TO DO: Copy each line below as it stands, but skip any picture it contains.

BEGIN AVAILABLE DATA

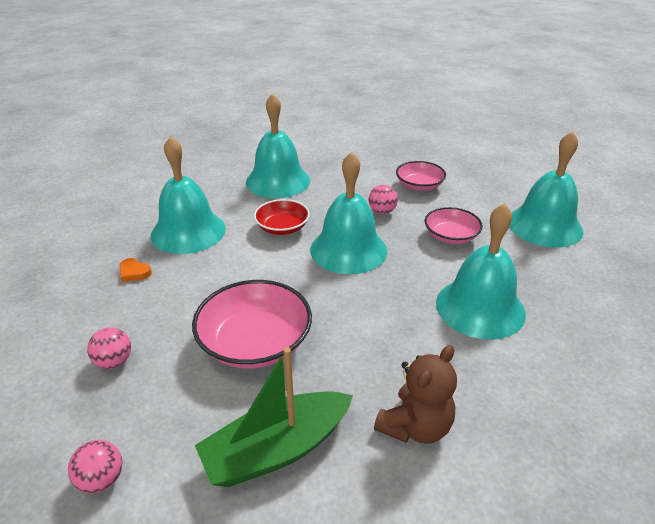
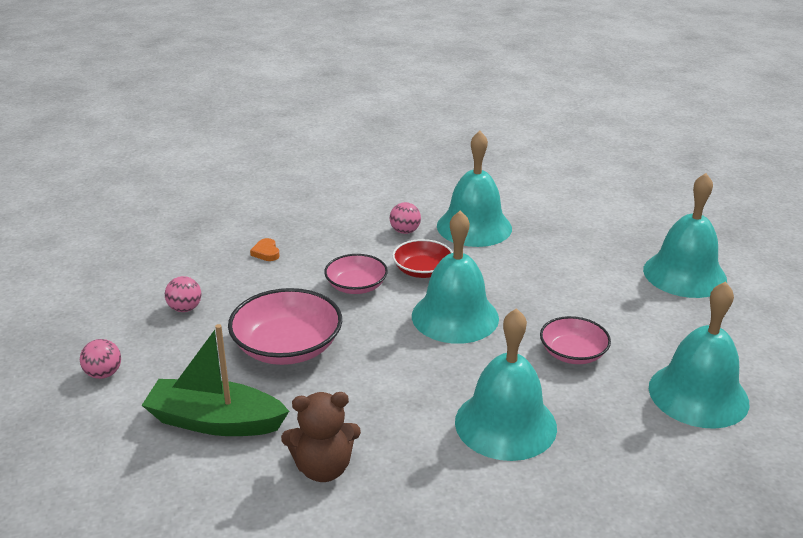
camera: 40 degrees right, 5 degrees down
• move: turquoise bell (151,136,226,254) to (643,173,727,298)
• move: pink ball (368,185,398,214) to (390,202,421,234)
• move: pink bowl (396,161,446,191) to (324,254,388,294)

END AVAILABLE DATA

SOLVED EXERCISE:
camera: 40 degrees right, 5 degrees down
• move: turquoise bell (151,136,226,254) to (643,173,727,298)
• move: pink ball (368,185,398,214) to (390,202,421,234)
• move: pink bowl (396,161,446,191) to (324,254,388,294)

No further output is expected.